Given problem: Return the entries from the first one through the line containing "Lab: 2:21 -> none", reproducing each line exactly, with both ends included.

** begin Information provided **

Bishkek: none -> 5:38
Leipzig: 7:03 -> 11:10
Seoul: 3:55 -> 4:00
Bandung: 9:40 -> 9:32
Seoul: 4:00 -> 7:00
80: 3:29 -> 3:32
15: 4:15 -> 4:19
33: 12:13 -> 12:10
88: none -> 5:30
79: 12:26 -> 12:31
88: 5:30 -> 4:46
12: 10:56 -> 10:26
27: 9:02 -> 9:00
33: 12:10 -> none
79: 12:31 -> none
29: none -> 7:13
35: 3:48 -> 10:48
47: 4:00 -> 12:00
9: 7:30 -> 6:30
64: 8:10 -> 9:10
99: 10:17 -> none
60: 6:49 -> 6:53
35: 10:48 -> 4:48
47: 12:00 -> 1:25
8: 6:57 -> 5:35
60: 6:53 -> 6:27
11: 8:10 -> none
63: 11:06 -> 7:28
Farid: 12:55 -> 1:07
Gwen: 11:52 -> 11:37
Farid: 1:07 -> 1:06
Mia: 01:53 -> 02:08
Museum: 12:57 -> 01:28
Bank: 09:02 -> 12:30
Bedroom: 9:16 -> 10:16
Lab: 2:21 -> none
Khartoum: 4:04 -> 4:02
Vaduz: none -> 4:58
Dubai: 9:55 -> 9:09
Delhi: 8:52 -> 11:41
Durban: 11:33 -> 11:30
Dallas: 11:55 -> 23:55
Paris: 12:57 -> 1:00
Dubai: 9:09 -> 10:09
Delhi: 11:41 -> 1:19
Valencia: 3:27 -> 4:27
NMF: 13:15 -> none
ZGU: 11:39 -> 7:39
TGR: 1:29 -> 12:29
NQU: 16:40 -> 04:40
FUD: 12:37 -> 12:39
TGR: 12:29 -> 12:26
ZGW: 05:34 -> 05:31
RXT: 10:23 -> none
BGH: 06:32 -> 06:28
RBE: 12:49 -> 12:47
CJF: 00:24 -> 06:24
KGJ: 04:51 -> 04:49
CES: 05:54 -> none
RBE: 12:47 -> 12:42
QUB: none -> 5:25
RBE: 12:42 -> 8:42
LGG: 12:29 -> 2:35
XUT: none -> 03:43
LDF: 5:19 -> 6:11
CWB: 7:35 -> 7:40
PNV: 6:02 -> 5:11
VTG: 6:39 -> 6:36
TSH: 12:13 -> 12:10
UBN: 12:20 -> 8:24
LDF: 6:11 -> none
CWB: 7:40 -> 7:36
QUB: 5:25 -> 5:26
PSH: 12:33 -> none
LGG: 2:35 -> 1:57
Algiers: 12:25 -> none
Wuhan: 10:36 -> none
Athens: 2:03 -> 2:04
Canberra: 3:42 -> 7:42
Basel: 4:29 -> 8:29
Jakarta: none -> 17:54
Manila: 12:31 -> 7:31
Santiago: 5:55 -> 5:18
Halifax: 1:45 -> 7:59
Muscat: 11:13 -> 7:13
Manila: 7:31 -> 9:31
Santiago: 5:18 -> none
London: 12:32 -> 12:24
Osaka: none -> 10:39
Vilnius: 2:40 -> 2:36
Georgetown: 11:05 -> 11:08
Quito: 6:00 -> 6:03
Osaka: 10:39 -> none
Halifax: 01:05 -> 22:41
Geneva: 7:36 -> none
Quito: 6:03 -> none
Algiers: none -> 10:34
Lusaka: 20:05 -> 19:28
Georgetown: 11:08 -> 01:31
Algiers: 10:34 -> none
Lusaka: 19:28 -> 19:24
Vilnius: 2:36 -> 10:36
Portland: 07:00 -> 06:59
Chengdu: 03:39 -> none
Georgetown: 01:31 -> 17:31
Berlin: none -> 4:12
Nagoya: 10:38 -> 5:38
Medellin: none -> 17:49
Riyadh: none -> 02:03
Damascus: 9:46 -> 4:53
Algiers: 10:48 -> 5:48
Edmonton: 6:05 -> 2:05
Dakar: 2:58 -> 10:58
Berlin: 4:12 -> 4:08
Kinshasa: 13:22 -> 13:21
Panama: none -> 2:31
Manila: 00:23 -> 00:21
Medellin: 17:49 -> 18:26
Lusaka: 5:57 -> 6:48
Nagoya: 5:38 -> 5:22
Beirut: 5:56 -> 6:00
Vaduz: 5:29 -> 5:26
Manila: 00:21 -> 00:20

** end Information provided **

Final answer:
Bishkek: none -> 5:38
Leipzig: 7:03 -> 11:10
Seoul: 3:55 -> 4:00
Bandung: 9:40 -> 9:32
Seoul: 4:00 -> 7:00
80: 3:29 -> 3:32
15: 4:15 -> 4:19
33: 12:13 -> 12:10
88: none -> 5:30
79: 12:26 -> 12:31
88: 5:30 -> 4:46
12: 10:56 -> 10:26
27: 9:02 -> 9:00
33: 12:10 -> none
79: 12:31 -> none
29: none -> 7:13
35: 3:48 -> 10:48
47: 4:00 -> 12:00
9: 7:30 -> 6:30
64: 8:10 -> 9:10
99: 10:17 -> none
60: 6:49 -> 6:53
35: 10:48 -> 4:48
47: 12:00 -> 1:25
8: 6:57 -> 5:35
60: 6:53 -> 6:27
11: 8:10 -> none
63: 11:06 -> 7:28
Farid: 12:55 -> 1:07
Gwen: 11:52 -> 11:37
Farid: 1:07 -> 1:06
Mia: 01:53 -> 02:08
Museum: 12:57 -> 01:28
Bank: 09:02 -> 12:30
Bedroom: 9:16 -> 10:16
Lab: 2:21 -> none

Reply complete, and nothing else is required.